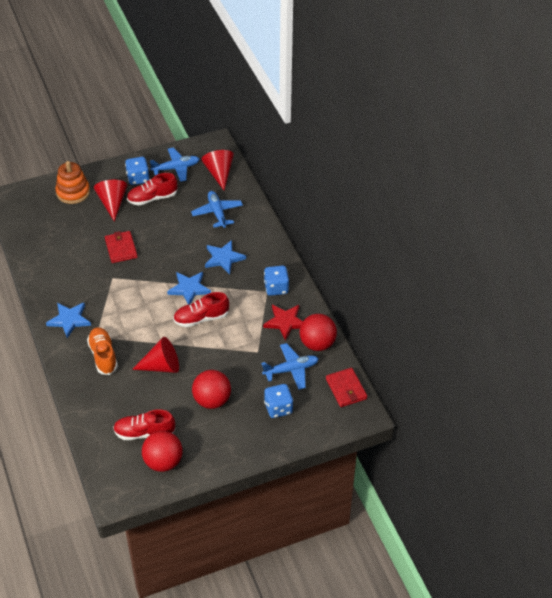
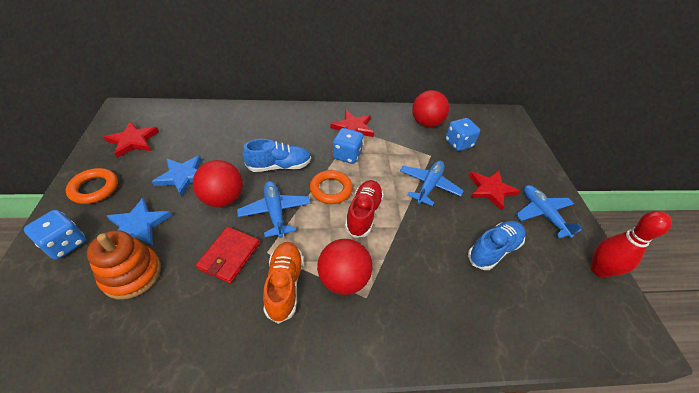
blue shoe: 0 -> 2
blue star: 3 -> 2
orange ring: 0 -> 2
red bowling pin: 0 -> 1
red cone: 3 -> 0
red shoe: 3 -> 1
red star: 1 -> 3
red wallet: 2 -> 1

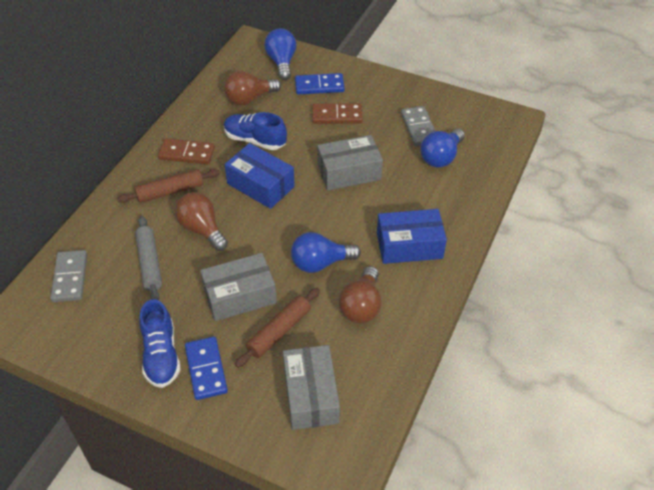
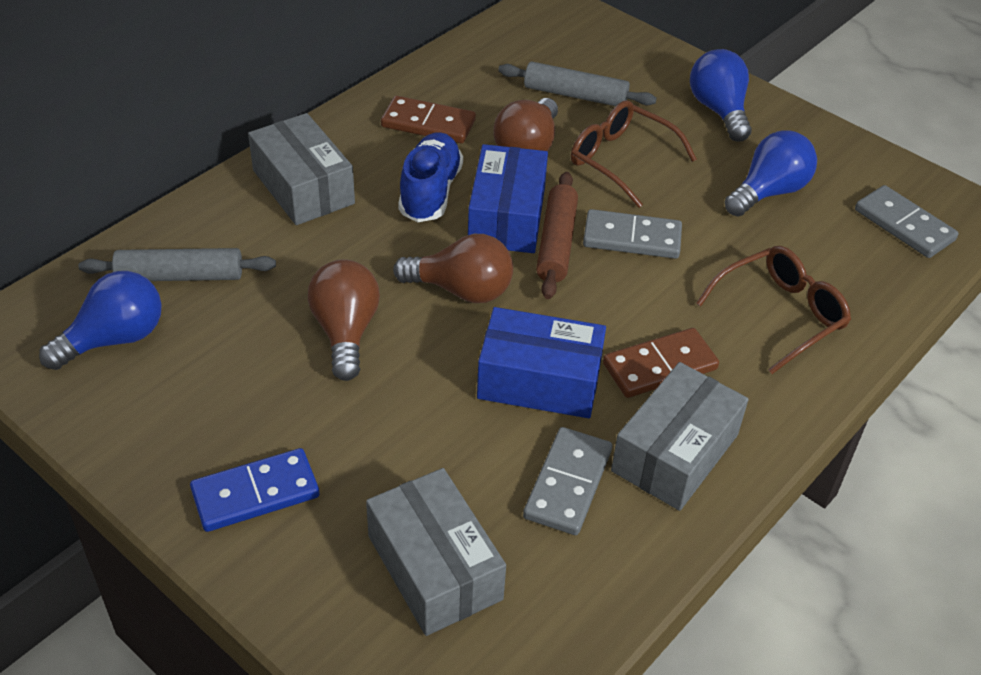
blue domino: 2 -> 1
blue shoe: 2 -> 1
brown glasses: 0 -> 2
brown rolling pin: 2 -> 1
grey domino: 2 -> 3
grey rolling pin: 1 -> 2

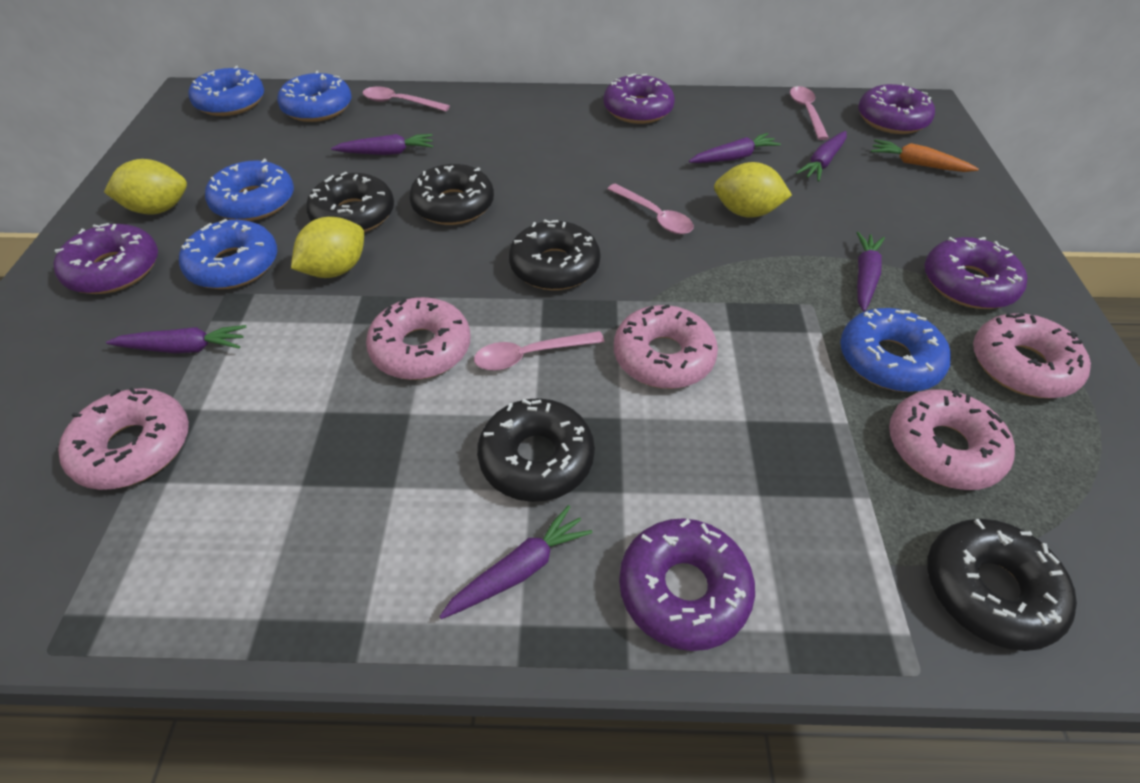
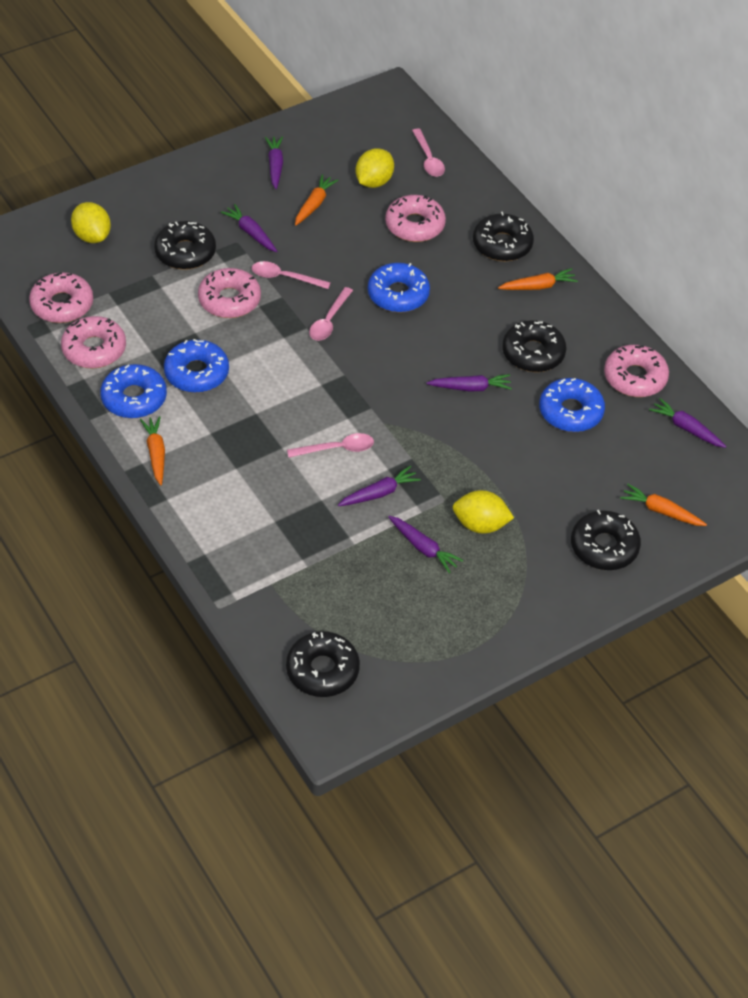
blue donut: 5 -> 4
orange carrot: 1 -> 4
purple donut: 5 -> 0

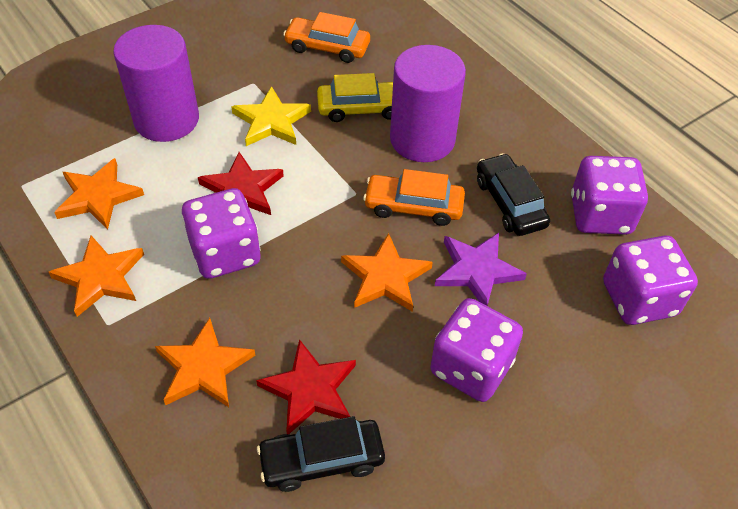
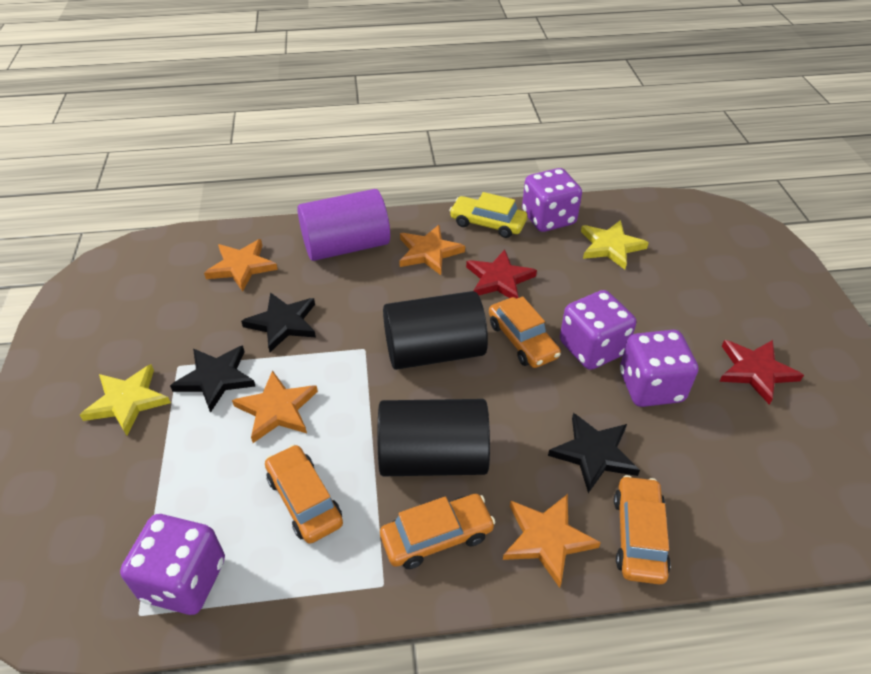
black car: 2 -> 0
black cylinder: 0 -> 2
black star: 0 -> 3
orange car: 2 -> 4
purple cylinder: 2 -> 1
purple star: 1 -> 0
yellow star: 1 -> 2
==========
[ABOUT THIS EXERCISE]
Please determine how many lines in the entries contain the word "star" and reply with that figure alone.

[EXERCISE OUTPUT]
5